### [Provided data]
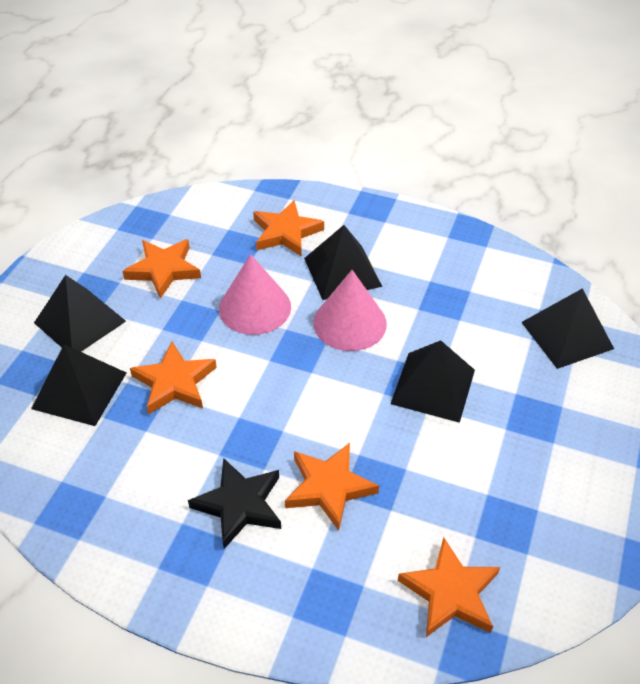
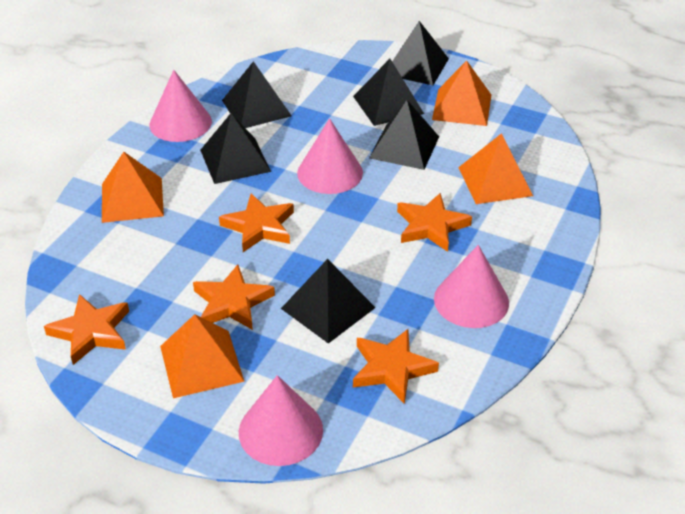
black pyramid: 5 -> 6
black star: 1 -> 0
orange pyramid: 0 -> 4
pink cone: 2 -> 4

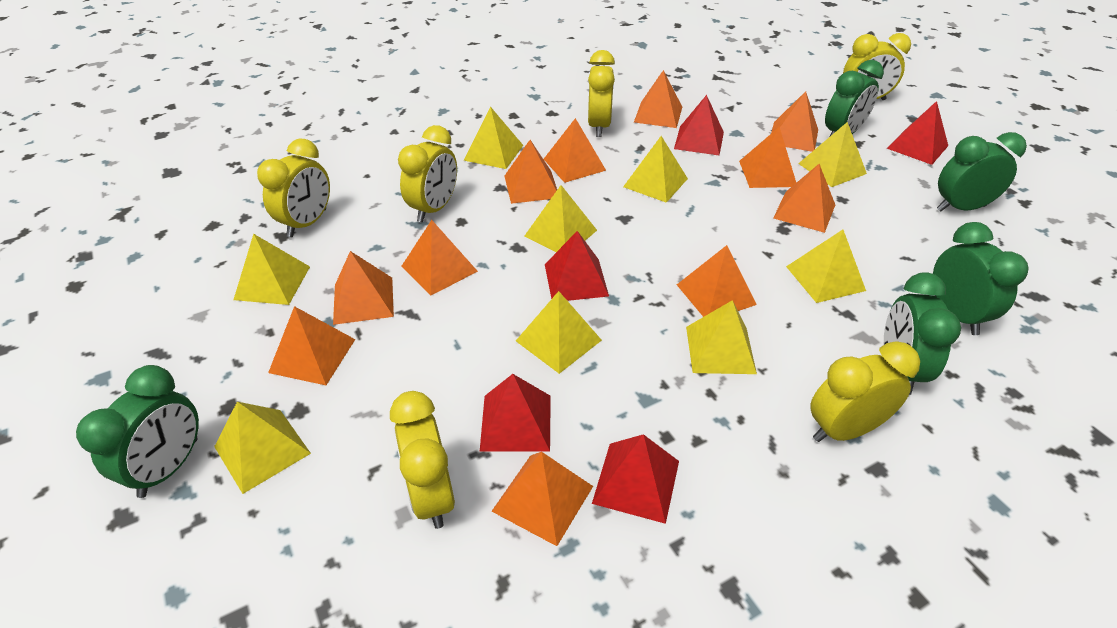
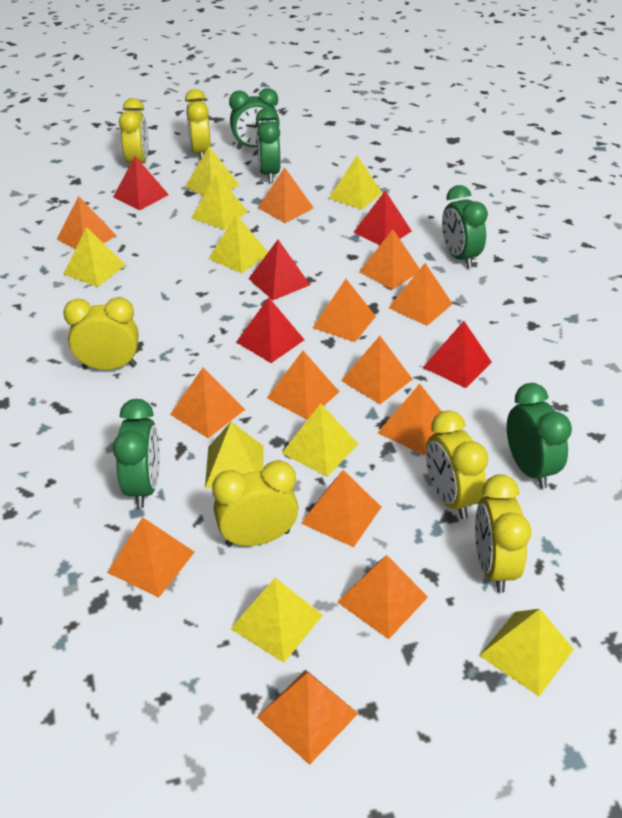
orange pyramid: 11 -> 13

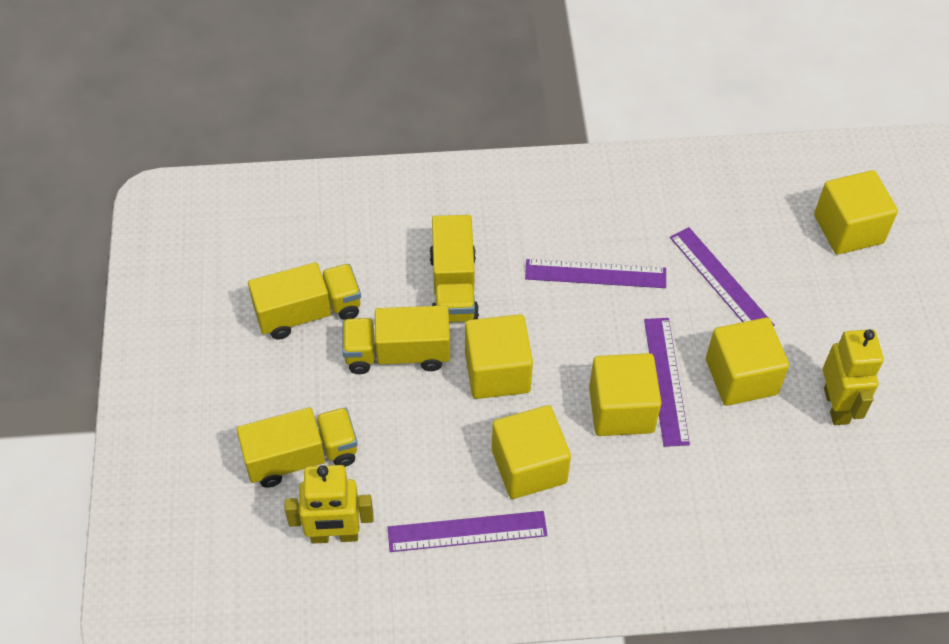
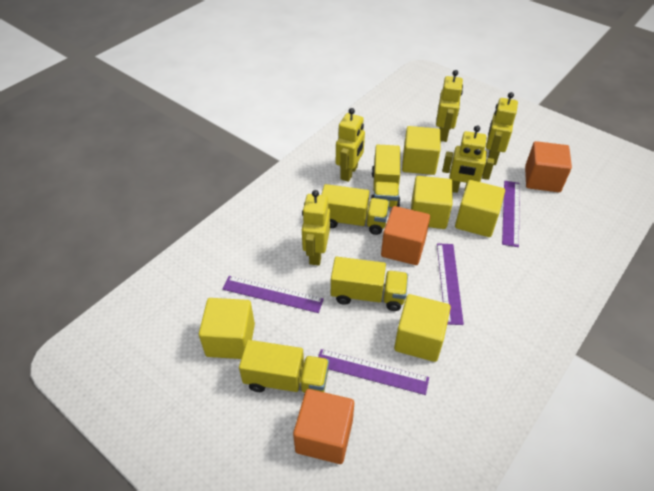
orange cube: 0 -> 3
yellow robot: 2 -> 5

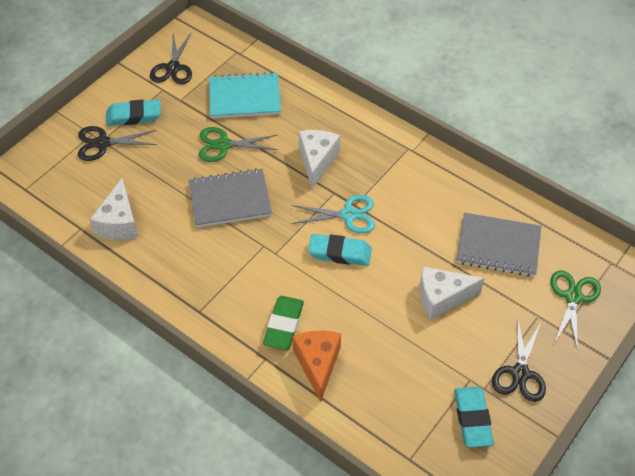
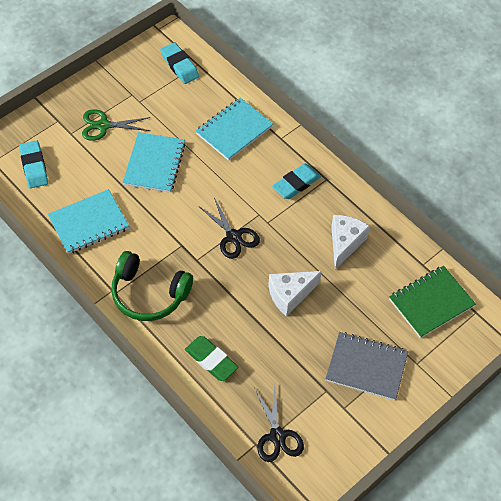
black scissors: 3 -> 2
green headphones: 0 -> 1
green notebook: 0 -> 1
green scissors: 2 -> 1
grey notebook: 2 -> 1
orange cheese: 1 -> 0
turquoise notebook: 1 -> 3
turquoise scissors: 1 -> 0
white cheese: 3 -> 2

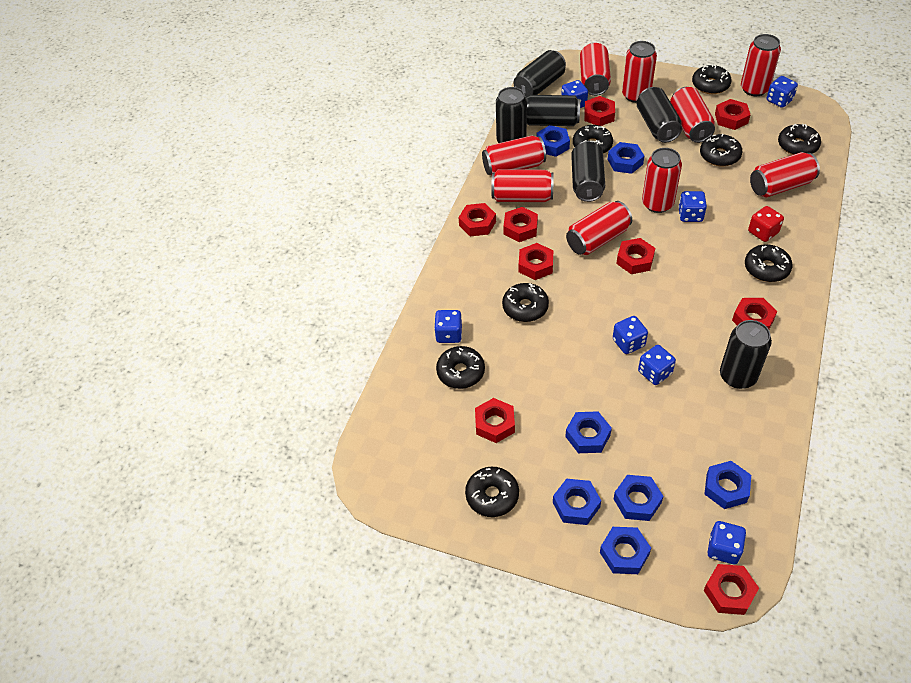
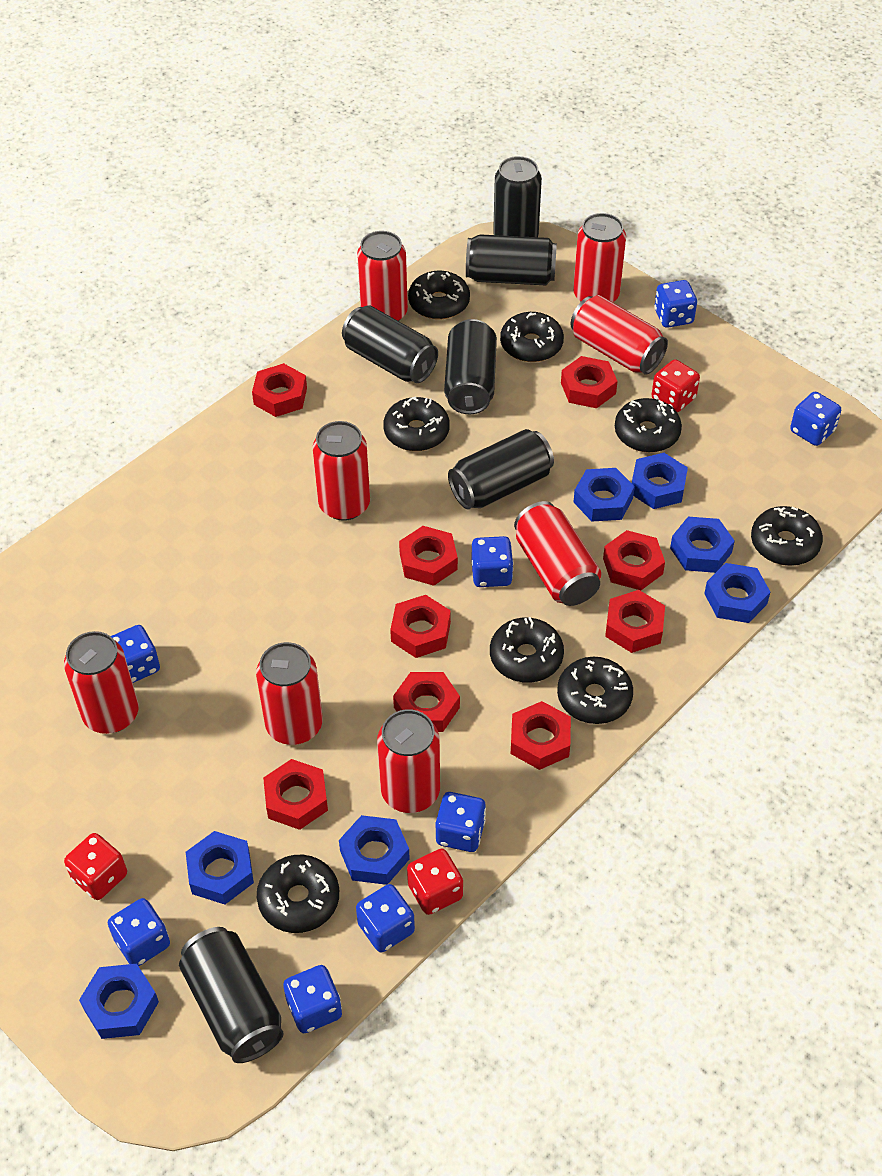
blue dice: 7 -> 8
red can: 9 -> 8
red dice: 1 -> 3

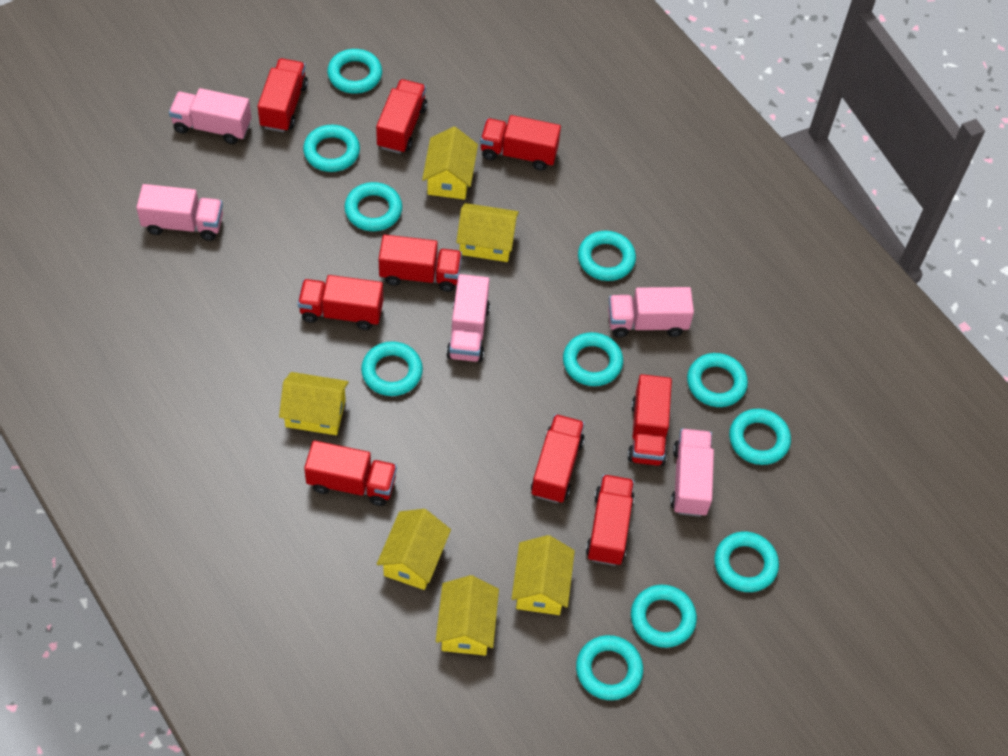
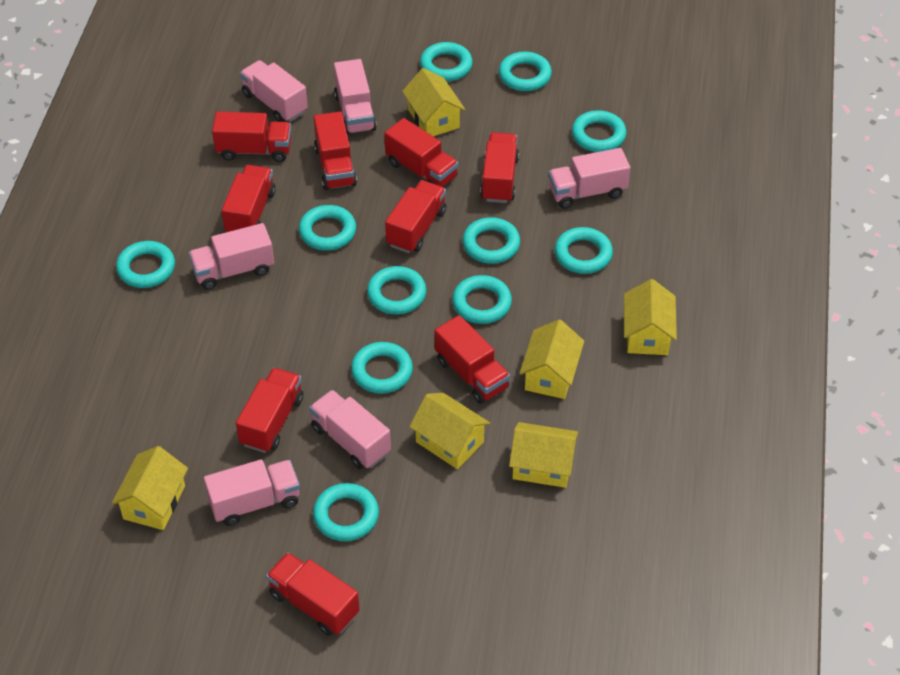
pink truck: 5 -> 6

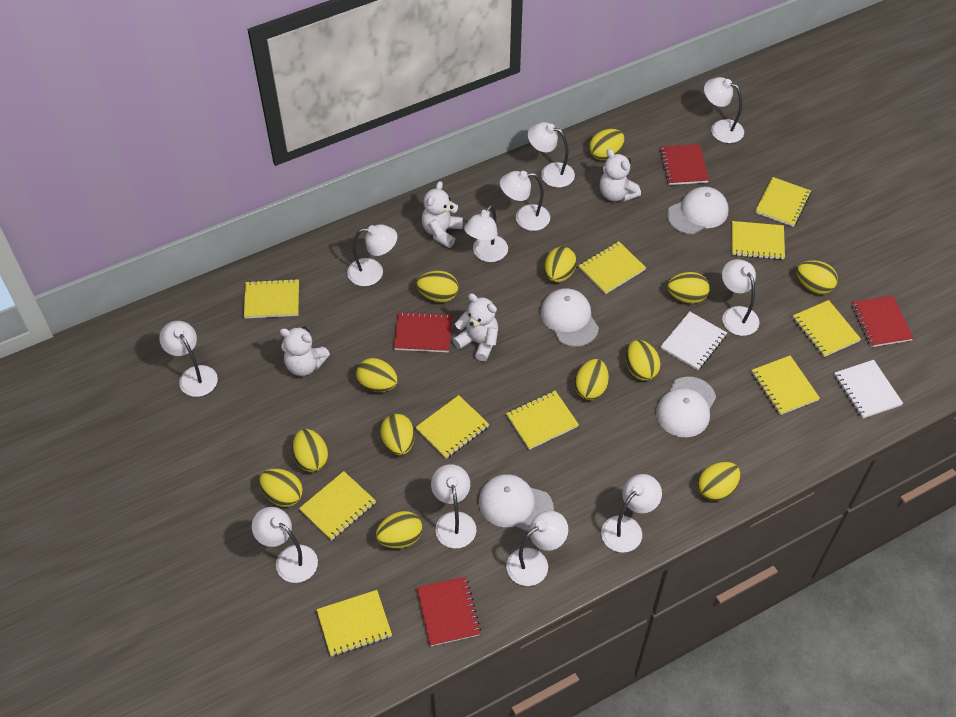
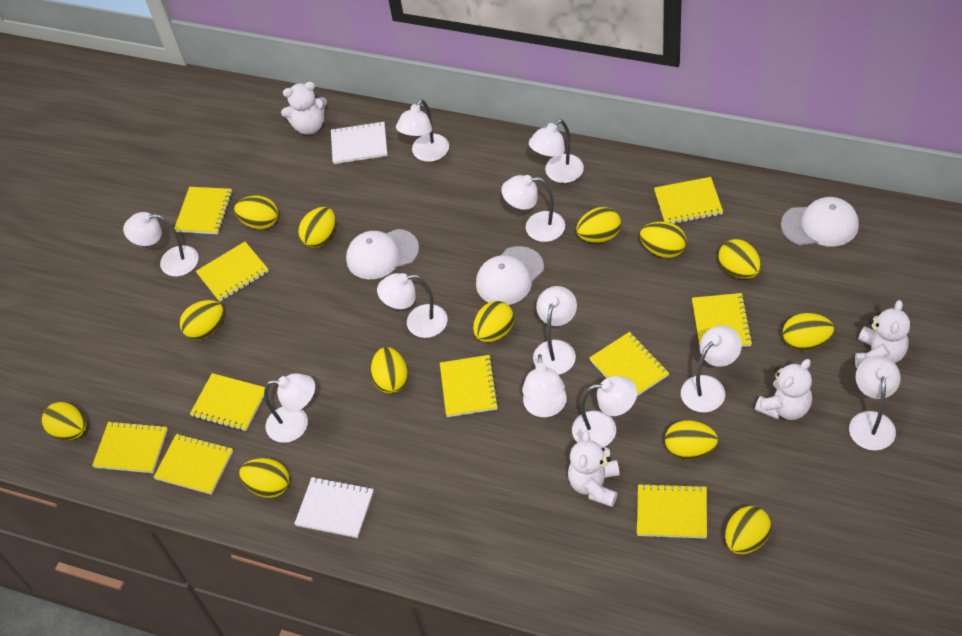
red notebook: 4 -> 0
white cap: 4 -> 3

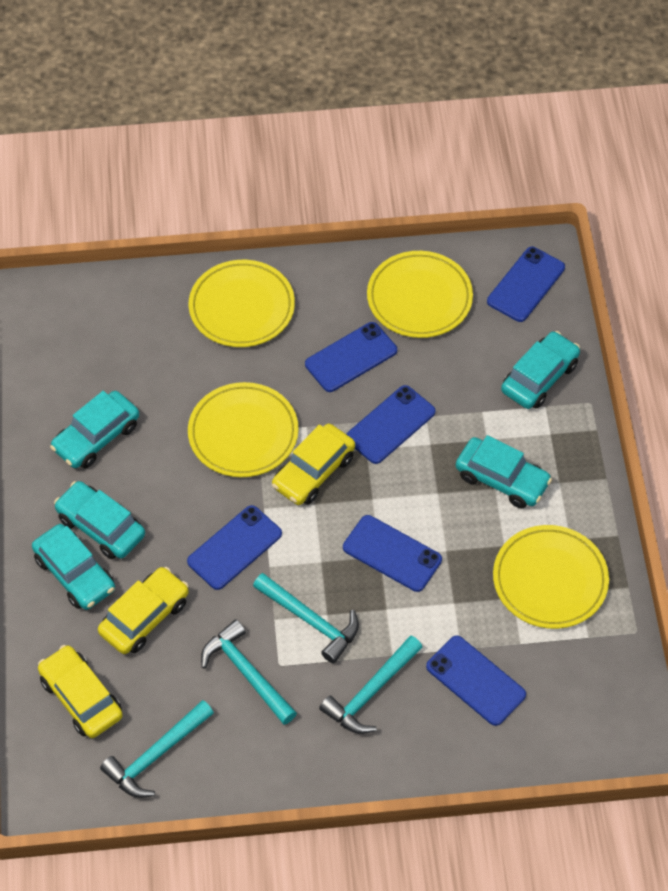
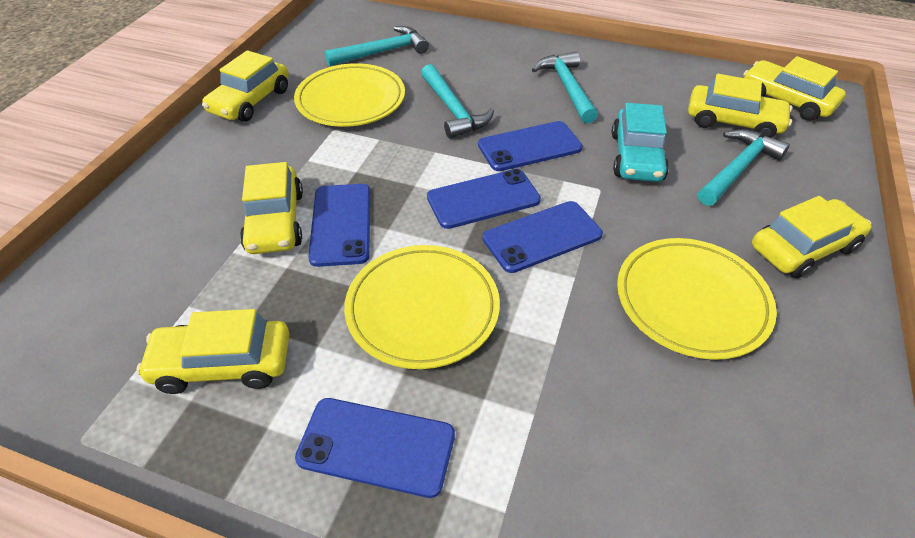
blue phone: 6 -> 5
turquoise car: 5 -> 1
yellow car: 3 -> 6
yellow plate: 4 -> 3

### [What you will do]
Copy out the entries exactly as they stand, omitting the images.

### [Result of the exercise]
black pyramid: 5 -> 6
black star: 1 -> 0
orange pyramid: 0 -> 4
pink cone: 2 -> 4

orange pyramid: 11 -> 13

orange cube: 0 -> 3
yellow robot: 2 -> 5

black scissors: 3 -> 2
green headphones: 0 -> 1
green notebook: 0 -> 1
green scissors: 2 -> 1
grey notebook: 2 -> 1
orange cheese: 1 -> 0
turquoise notebook: 1 -> 3
turquoise scissors: 1 -> 0
white cheese: 3 -> 2

blue dice: 7 -> 8
red can: 9 -> 8
red dice: 1 -> 3

pink truck: 5 -> 6

red notebook: 4 -> 0
white cap: 4 -> 3

blue phone: 6 -> 5
turquoise car: 5 -> 1
yellow car: 3 -> 6
yellow plate: 4 -> 3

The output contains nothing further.